— DIRECTIONS —
Give only the count of lines that contain "NAND" in the material.

— STORED DATA —
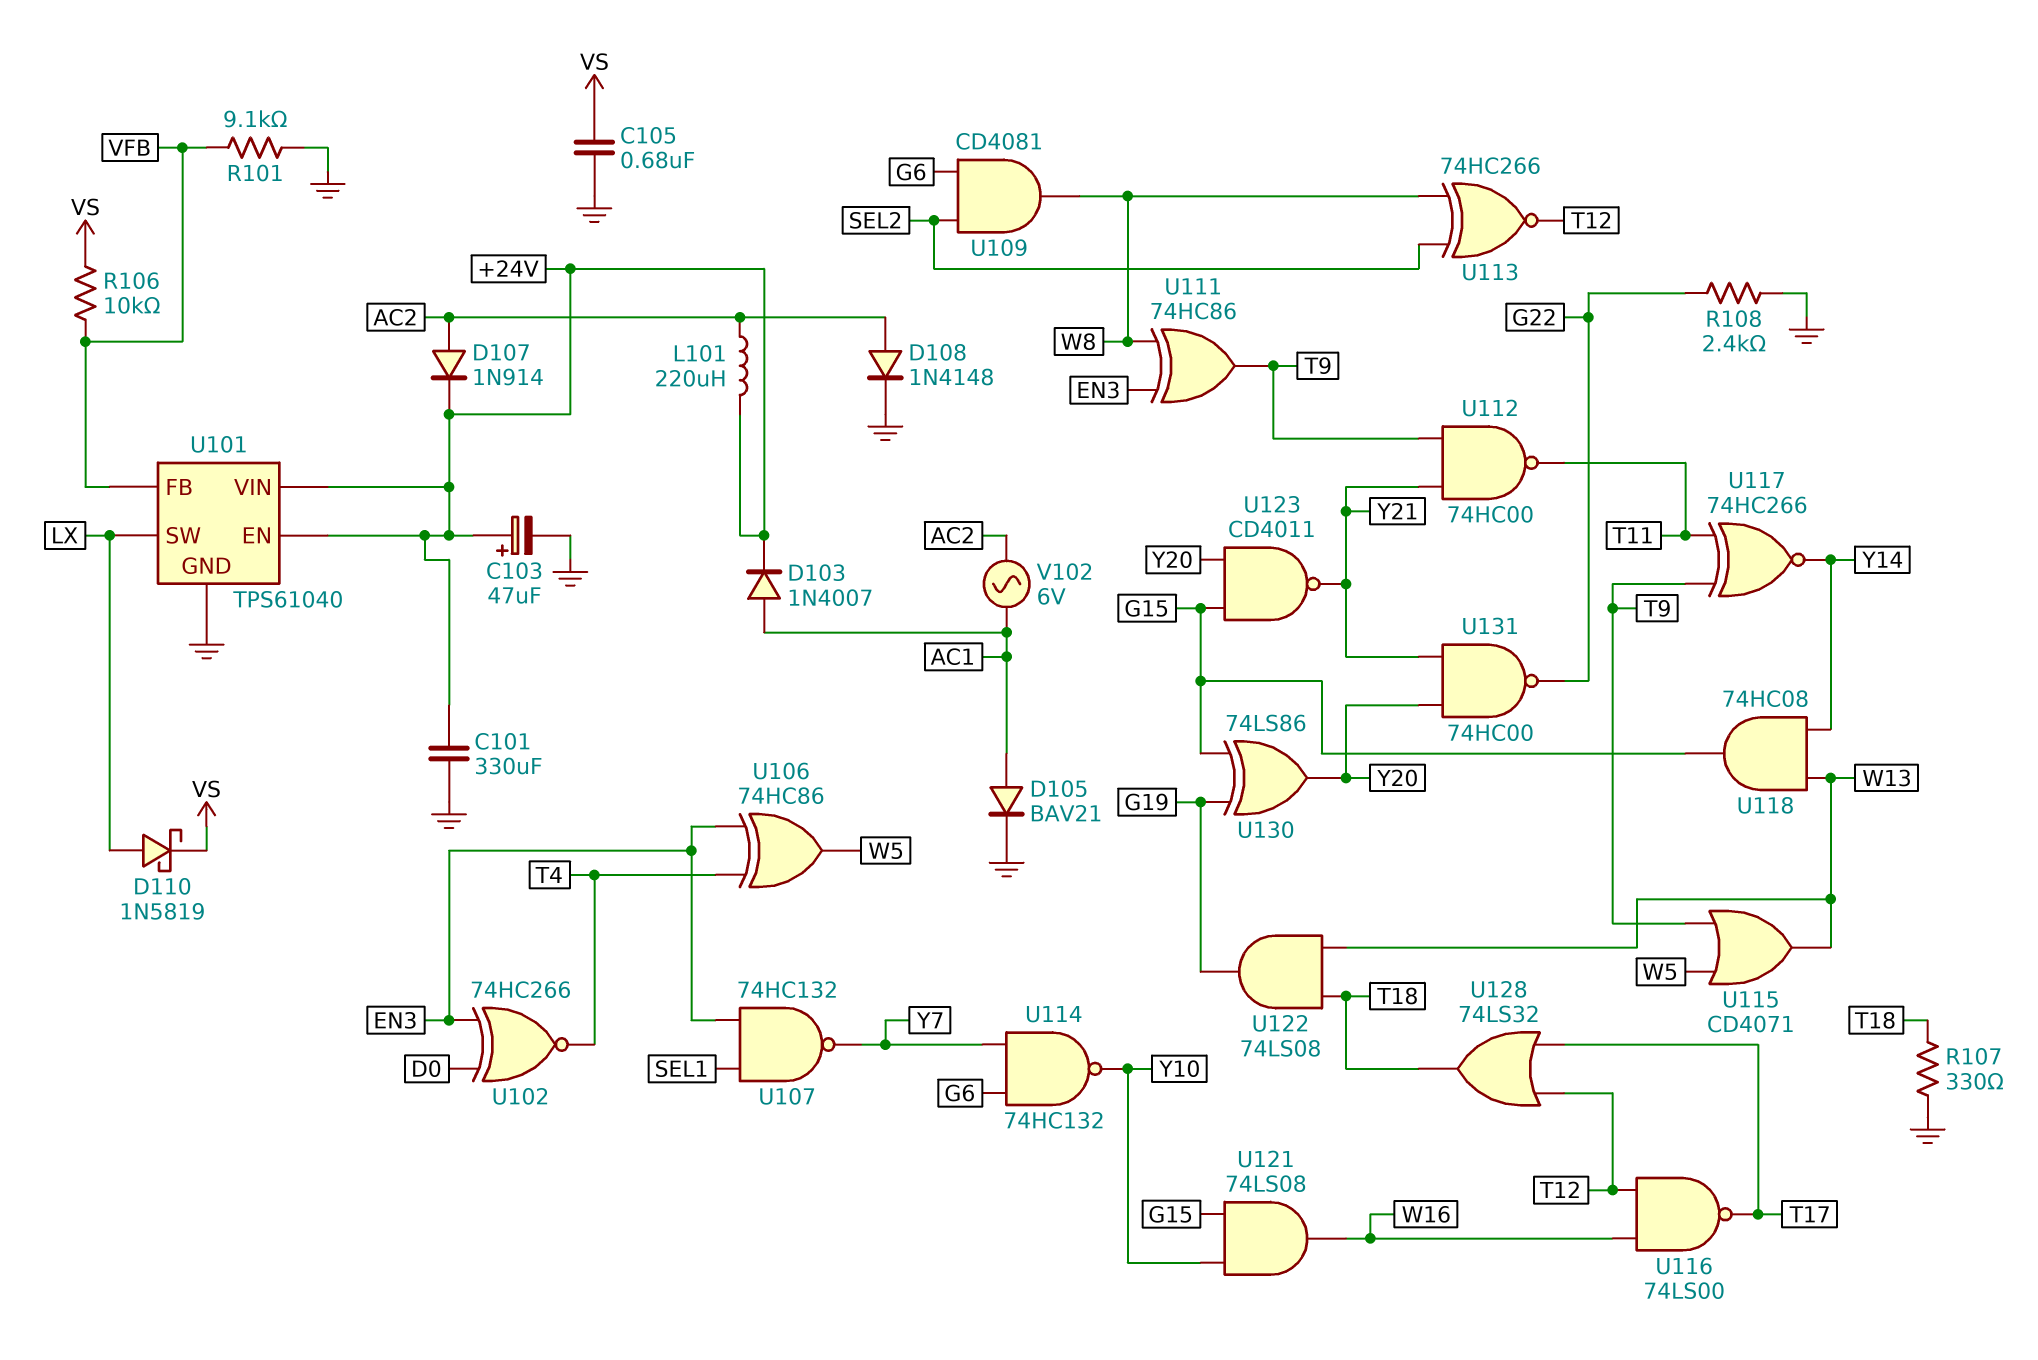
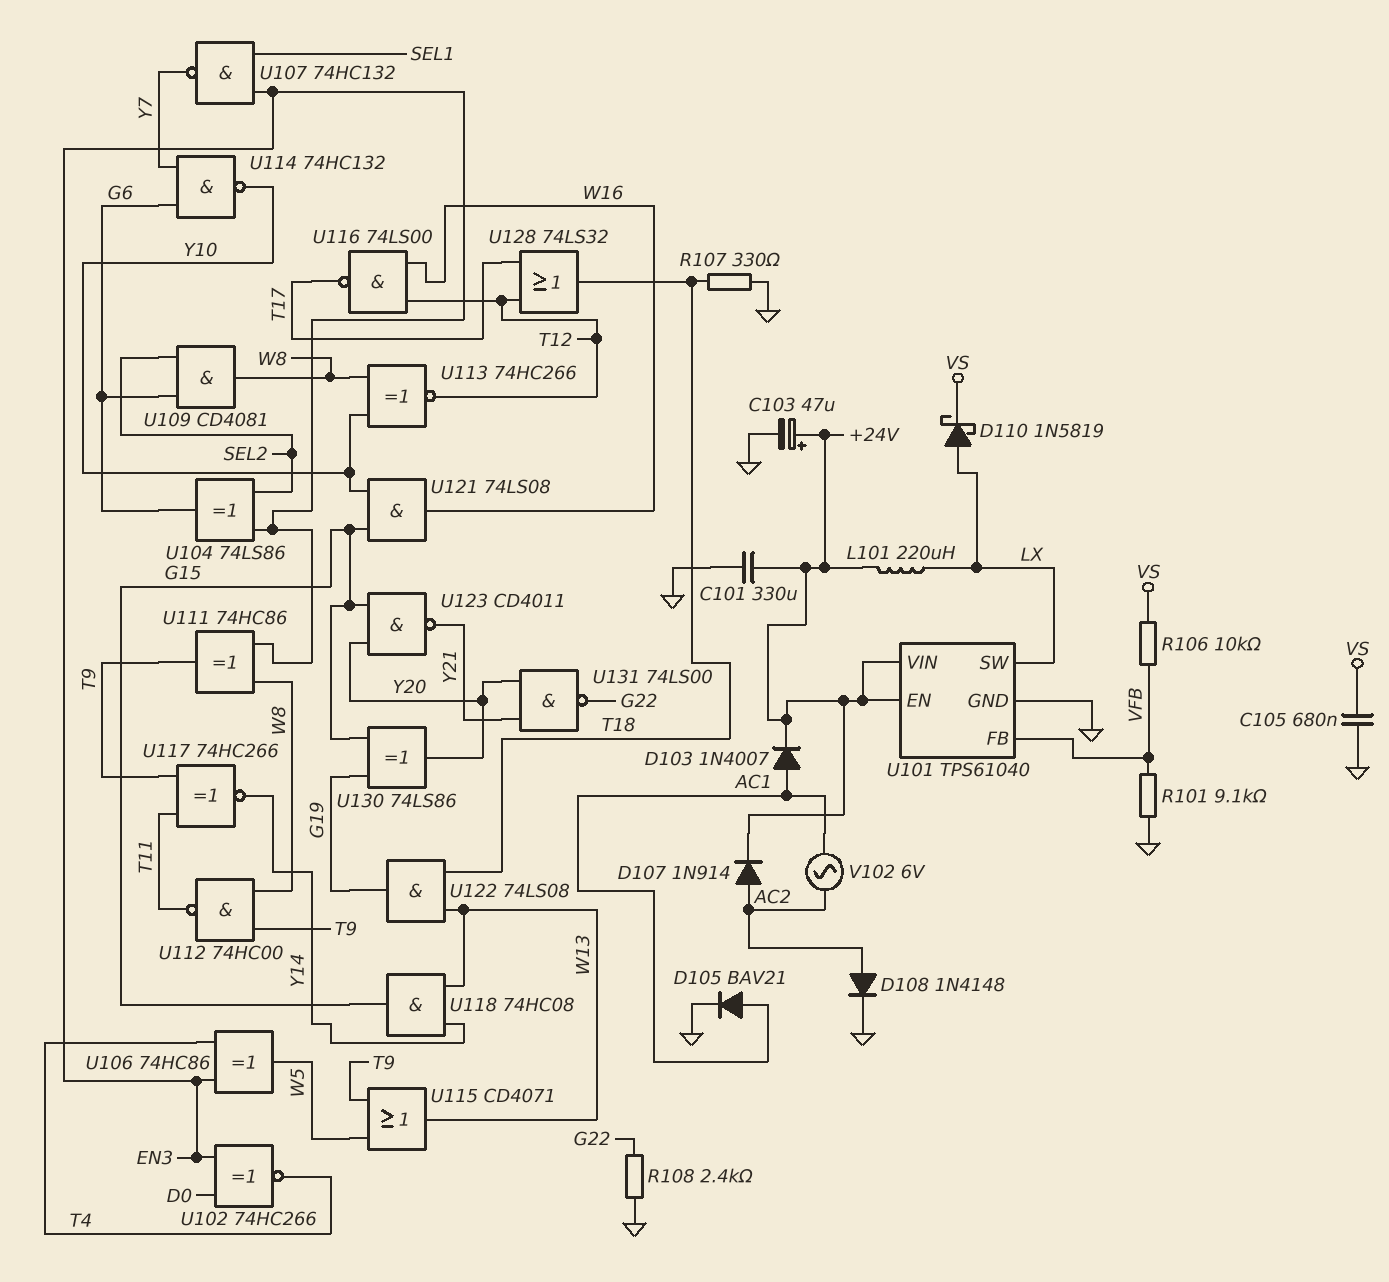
L101: 220uH (+24V, AC2) -> 220uH (+24V, LX)
U104: none -> XOR 74LS86 (in EN3, in SEL2, out G6)
U112: NAND 74HC00 (in T9, in Y21, out T11) -> NAND 74HC00 (in T9, in W8, out T11)
U113: XNOR 74HC266 (in SEL2, in W8, out T12) -> XNOR 74HC266 (in W8, in Y10, out T12)
U131: NAND 74HC00 (in Y20, in Y21, out G22) -> NAND 74LS00 (in Y20, in Y21, out G22)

— RESPONSE —
2